AIM OF THE TASK: Reproduce all of the entries below, line by line and without any alteration.

Collected data entries:
Begin

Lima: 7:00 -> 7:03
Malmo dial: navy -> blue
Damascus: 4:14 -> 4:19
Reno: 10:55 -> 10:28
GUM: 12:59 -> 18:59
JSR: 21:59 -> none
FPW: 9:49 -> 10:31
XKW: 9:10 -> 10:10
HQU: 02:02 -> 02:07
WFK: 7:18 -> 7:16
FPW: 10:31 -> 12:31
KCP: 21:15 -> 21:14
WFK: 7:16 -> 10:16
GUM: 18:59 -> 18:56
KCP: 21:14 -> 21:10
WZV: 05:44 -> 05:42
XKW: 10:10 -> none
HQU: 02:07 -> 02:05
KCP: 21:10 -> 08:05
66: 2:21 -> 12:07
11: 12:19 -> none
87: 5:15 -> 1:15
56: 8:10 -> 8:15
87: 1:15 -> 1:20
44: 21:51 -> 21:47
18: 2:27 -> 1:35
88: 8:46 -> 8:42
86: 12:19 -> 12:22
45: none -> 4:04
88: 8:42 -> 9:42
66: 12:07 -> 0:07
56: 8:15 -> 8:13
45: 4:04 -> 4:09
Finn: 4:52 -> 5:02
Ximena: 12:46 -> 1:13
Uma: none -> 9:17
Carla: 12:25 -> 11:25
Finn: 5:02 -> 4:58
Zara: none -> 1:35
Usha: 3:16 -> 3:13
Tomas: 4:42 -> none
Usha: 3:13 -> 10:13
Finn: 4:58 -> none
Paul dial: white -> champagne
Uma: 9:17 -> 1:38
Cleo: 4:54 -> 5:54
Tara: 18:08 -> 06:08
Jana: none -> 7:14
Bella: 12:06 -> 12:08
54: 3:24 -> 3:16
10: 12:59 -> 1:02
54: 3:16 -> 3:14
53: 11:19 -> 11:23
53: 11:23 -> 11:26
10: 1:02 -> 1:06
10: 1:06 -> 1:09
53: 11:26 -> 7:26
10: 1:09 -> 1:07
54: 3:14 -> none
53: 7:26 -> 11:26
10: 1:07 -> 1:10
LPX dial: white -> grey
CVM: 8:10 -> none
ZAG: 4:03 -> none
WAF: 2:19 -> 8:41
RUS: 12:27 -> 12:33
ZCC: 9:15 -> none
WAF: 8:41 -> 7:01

End

COMPLETED TASK:
Lima: 7:00 -> 7:03
Malmo dial: navy -> blue
Damascus: 4:14 -> 4:19
Reno: 10:55 -> 10:28
GUM: 12:59 -> 18:59
JSR: 21:59 -> none
FPW: 9:49 -> 10:31
XKW: 9:10 -> 10:10
HQU: 02:02 -> 02:07
WFK: 7:18 -> 7:16
FPW: 10:31 -> 12:31
KCP: 21:15 -> 21:14
WFK: 7:16 -> 10:16
GUM: 18:59 -> 18:56
KCP: 21:14 -> 21:10
WZV: 05:44 -> 05:42
XKW: 10:10 -> none
HQU: 02:07 -> 02:05
KCP: 21:10 -> 08:05
66: 2:21 -> 12:07
11: 12:19 -> none
87: 5:15 -> 1:15
56: 8:10 -> 8:15
87: 1:15 -> 1:20
44: 21:51 -> 21:47
18: 2:27 -> 1:35
88: 8:46 -> 8:42
86: 12:19 -> 12:22
45: none -> 4:04
88: 8:42 -> 9:42
66: 12:07 -> 0:07
56: 8:15 -> 8:13
45: 4:04 -> 4:09
Finn: 4:52 -> 5:02
Ximena: 12:46 -> 1:13
Uma: none -> 9:17
Carla: 12:25 -> 11:25
Finn: 5:02 -> 4:58
Zara: none -> 1:35
Usha: 3:16 -> 3:13
Tomas: 4:42 -> none
Usha: 3:13 -> 10:13
Finn: 4:58 -> none
Paul dial: white -> champagne
Uma: 9:17 -> 1:38
Cleo: 4:54 -> 5:54
Tara: 18:08 -> 06:08
Jana: none -> 7:14
Bella: 12:06 -> 12:08
54: 3:24 -> 3:16
10: 12:59 -> 1:02
54: 3:16 -> 3:14
53: 11:19 -> 11:23
53: 11:23 -> 11:26
10: 1:02 -> 1:06
10: 1:06 -> 1:09
53: 11:26 -> 7:26
10: 1:09 -> 1:07
54: 3:14 -> none
53: 7:26 -> 11:26
10: 1:07 -> 1:10
LPX dial: white -> grey
CVM: 8:10 -> none
ZAG: 4:03 -> none
WAF: 2:19 -> 8:41
RUS: 12:27 -> 12:33
ZCC: 9:15 -> none
WAF: 8:41 -> 7:01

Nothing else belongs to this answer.